═══ ENTRIES SHOWN
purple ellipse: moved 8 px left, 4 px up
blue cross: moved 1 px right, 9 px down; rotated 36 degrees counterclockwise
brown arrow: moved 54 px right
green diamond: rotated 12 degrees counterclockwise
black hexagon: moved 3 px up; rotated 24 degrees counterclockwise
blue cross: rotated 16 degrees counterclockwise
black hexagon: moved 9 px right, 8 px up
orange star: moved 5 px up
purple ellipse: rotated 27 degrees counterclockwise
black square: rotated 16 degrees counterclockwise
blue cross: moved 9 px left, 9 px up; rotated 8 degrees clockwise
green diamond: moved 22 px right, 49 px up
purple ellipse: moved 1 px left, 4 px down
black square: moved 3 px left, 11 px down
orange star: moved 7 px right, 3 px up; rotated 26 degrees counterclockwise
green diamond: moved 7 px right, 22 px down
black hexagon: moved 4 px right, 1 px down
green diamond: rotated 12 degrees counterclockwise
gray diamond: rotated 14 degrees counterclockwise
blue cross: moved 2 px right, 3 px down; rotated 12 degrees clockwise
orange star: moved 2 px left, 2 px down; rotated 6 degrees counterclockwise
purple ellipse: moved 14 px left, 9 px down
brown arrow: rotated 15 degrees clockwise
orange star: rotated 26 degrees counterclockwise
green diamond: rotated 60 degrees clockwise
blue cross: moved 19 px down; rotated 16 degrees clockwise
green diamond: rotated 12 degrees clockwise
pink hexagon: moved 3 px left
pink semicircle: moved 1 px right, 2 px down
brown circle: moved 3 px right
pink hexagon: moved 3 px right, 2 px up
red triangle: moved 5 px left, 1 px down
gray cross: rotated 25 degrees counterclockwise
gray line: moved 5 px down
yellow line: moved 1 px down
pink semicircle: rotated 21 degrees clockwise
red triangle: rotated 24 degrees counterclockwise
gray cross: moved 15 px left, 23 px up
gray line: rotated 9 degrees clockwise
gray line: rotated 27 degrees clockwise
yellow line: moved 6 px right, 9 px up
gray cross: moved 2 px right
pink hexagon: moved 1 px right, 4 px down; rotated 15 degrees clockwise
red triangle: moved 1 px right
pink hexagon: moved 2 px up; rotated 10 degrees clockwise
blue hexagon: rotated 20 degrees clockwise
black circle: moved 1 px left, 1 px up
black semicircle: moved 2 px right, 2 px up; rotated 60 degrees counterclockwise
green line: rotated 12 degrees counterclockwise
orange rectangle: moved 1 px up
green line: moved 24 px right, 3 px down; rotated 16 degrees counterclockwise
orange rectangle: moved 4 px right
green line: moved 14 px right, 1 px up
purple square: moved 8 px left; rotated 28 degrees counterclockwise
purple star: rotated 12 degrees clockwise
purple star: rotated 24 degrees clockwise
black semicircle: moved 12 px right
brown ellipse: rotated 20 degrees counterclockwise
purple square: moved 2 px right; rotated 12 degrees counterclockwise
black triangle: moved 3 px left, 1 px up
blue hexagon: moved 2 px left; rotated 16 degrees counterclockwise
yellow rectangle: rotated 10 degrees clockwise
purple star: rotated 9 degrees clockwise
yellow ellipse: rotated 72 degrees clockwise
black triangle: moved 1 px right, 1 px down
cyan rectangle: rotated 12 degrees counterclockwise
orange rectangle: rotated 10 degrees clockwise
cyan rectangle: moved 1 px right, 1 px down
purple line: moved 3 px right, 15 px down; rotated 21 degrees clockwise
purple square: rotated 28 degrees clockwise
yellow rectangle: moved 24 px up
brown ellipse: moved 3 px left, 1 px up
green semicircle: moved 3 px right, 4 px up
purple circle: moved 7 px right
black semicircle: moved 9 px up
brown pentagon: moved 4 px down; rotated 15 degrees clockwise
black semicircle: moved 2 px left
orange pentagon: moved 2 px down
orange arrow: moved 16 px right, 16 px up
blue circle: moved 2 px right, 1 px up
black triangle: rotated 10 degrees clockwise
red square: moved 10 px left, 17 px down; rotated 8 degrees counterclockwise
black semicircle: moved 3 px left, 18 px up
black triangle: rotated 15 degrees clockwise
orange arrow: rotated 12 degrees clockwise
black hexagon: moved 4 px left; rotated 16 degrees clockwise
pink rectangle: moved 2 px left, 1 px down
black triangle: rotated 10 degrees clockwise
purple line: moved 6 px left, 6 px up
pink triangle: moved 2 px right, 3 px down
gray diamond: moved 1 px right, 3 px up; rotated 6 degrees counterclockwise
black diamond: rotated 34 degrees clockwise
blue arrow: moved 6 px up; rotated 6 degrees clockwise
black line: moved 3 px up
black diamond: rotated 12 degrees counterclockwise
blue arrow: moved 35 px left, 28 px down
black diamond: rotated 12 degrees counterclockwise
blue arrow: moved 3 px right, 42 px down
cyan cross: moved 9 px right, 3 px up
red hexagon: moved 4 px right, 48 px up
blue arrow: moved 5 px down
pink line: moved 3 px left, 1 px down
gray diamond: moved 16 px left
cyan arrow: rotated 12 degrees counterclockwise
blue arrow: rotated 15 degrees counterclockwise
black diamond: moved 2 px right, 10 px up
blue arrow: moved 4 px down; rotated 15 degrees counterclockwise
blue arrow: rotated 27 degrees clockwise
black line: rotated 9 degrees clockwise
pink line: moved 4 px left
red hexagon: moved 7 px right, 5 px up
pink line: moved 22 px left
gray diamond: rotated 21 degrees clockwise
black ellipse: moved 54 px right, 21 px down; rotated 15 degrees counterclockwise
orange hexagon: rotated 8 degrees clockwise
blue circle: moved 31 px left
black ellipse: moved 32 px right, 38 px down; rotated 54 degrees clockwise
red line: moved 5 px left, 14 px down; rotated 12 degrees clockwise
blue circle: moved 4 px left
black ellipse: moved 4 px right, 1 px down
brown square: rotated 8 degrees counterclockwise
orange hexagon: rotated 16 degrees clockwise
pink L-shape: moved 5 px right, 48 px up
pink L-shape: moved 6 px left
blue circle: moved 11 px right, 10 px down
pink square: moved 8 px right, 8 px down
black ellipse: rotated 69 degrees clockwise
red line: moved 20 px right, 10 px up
══════
# TASK
Lay out every line of the entries above as a numbered list, omitting any blank lines.

# THE COMPLETED TASK
1. purple ellipse: moved 8 px left, 4 px up
2. blue cross: moved 1 px right, 9 px down; rotated 36 degrees counterclockwise
3. brown arrow: moved 54 px right
4. green diamond: rotated 12 degrees counterclockwise
5. black hexagon: moved 3 px up; rotated 24 degrees counterclockwise
6. blue cross: rotated 16 degrees counterclockwise
7. black hexagon: moved 9 px right, 8 px up
8. orange star: moved 5 px up
9. purple ellipse: rotated 27 degrees counterclockwise
10. black square: rotated 16 degrees counterclockwise
11. blue cross: moved 9 px left, 9 px up; rotated 8 degrees clockwise
12. green diamond: moved 22 px right, 49 px up
13. purple ellipse: moved 1 px left, 4 px down
14. black square: moved 3 px left, 11 px down
15. orange star: moved 7 px right, 3 px up; rotated 26 degrees counterclockwise
16. green diamond: moved 7 px right, 22 px down
17. black hexagon: moved 4 px right, 1 px down
18. green diamond: rotated 12 degrees counterclockwise
19. gray diamond: rotated 14 degrees counterclockwise
20. blue cross: moved 2 px right, 3 px down; rotated 12 degrees clockwise
21. orange star: moved 2 px left, 2 px down; rotated 6 degrees counterclockwise
22. purple ellipse: moved 14 px left, 9 px down
23. brown arrow: rotated 15 degrees clockwise
24. orange star: rotated 26 degrees counterclockwise
25. green diamond: rotated 60 degrees clockwise
26. blue cross: moved 19 px down; rotated 16 degrees clockwise
27. green diamond: rotated 12 degrees clockwise
28. pink hexagon: moved 3 px left
29. pink semicircle: moved 1 px right, 2 px down
30. brown circle: moved 3 px right
31. pink hexagon: moved 3 px right, 2 px up
32. red triangle: moved 5 px left, 1 px down
33. gray cross: rotated 25 degrees counterclockwise
34. gray line: moved 5 px down
35. yellow line: moved 1 px down
36. pink semicircle: rotated 21 degrees clockwise
37. red triangle: rotated 24 degrees counterclockwise
38. gray cross: moved 15 px left, 23 px up
39. gray line: rotated 9 degrees clockwise
40. gray line: rotated 27 degrees clockwise
41. yellow line: moved 6 px right, 9 px up
42. gray cross: moved 2 px right
43. pink hexagon: moved 1 px right, 4 px down; rotated 15 degrees clockwise
44. red triangle: moved 1 px right
45. pink hexagon: moved 2 px up; rotated 10 degrees clockwise
46. blue hexagon: rotated 20 degrees clockwise
47. black circle: moved 1 px left, 1 px up
48. black semicircle: moved 2 px right, 2 px up; rotated 60 degrees counterclockwise
49. green line: rotated 12 degrees counterclockwise
50. orange rectangle: moved 1 px up
51. green line: moved 24 px right, 3 px down; rotated 16 degrees counterclockwise
52. orange rectangle: moved 4 px right
53. green line: moved 14 px right, 1 px up
54. purple square: moved 8 px left; rotated 28 degrees counterclockwise
55. purple star: rotated 12 degrees clockwise
56. purple star: rotated 24 degrees clockwise
57. black semicircle: moved 12 px right
58. brown ellipse: rotated 20 degrees counterclockwise
59. purple square: moved 2 px right; rotated 12 degrees counterclockwise
60. black triangle: moved 3 px left, 1 px up
61. blue hexagon: moved 2 px left; rotated 16 degrees counterclockwise
62. yellow rectangle: rotated 10 degrees clockwise
63. purple star: rotated 9 degrees clockwise
64. yellow ellipse: rotated 72 degrees clockwise
65. black triangle: moved 1 px right, 1 px down
66. cyan rectangle: rotated 12 degrees counterclockwise
67. orange rectangle: rotated 10 degrees clockwise
68. cyan rectangle: moved 1 px right, 1 px down
69. purple line: moved 3 px right, 15 px down; rotated 21 degrees clockwise
70. purple square: rotated 28 degrees clockwise
71. yellow rectangle: moved 24 px up
72. brown ellipse: moved 3 px left, 1 px up
73. green semicircle: moved 3 px right, 4 px up
74. purple circle: moved 7 px right
75. black semicircle: moved 9 px up
76. brown pentagon: moved 4 px down; rotated 15 degrees clockwise
77. black semicircle: moved 2 px left
78. orange pentagon: moved 2 px down
79. orange arrow: moved 16 px right, 16 px up
80. blue circle: moved 2 px right, 1 px up
81. black triangle: rotated 10 degrees clockwise
82. red square: moved 10 px left, 17 px down; rotated 8 degrees counterclockwise
83. black semicircle: moved 3 px left, 18 px up
84. black triangle: rotated 15 degrees clockwise
85. orange arrow: rotated 12 degrees clockwise
86. black hexagon: moved 4 px left; rotated 16 degrees clockwise
87. pink rectangle: moved 2 px left, 1 px down
88. black triangle: rotated 10 degrees clockwise
89. purple line: moved 6 px left, 6 px up
90. pink triangle: moved 2 px right, 3 px down
91. gray diamond: moved 1 px right, 3 px up; rotated 6 degrees counterclockwise
92. black diamond: rotated 34 degrees clockwise
93. blue arrow: moved 6 px up; rotated 6 degrees clockwise
94. black line: moved 3 px up
95. black diamond: rotated 12 degrees counterclockwise
96. blue arrow: moved 35 px left, 28 px down
97. black diamond: rotated 12 degrees counterclockwise
98. blue arrow: moved 3 px right, 42 px down
99. cyan cross: moved 9 px right, 3 px up
100. red hexagon: moved 4 px right, 48 px up
101. blue arrow: moved 5 px down
102. pink line: moved 3 px left, 1 px down
103. gray diamond: moved 16 px left
104. cyan arrow: rotated 12 degrees counterclockwise
105. blue arrow: rotated 15 degrees counterclockwise
106. black diamond: moved 2 px right, 10 px up
107. blue arrow: moved 4 px down; rotated 15 degrees counterclockwise
108. blue arrow: rotated 27 degrees clockwise
109. black line: rotated 9 degrees clockwise
110. pink line: moved 4 px left
111. red hexagon: moved 7 px right, 5 px up
112. pink line: moved 22 px left
113. gray diamond: rotated 21 degrees clockwise
114. black ellipse: moved 54 px right, 21 px down; rotated 15 degrees counterclockwise
115. orange hexagon: rotated 8 degrees clockwise
116. blue circle: moved 31 px left
117. black ellipse: moved 32 px right, 38 px down; rotated 54 degrees clockwise
118. red line: moved 5 px left, 14 px down; rotated 12 degrees clockwise
119. blue circle: moved 4 px left
120. black ellipse: moved 4 px right, 1 px down
121. brown square: rotated 8 degrees counterclockwise
122. orange hexagon: rotated 16 degrees clockwise
123. pink L-shape: moved 5 px right, 48 px up
124. pink L-shape: moved 6 px left
125. blue circle: moved 11 px right, 10 px down
126. pink square: moved 8 px right, 8 px down
127. black ellipse: rotated 69 degrees clockwise
128. red line: moved 20 px right, 10 px up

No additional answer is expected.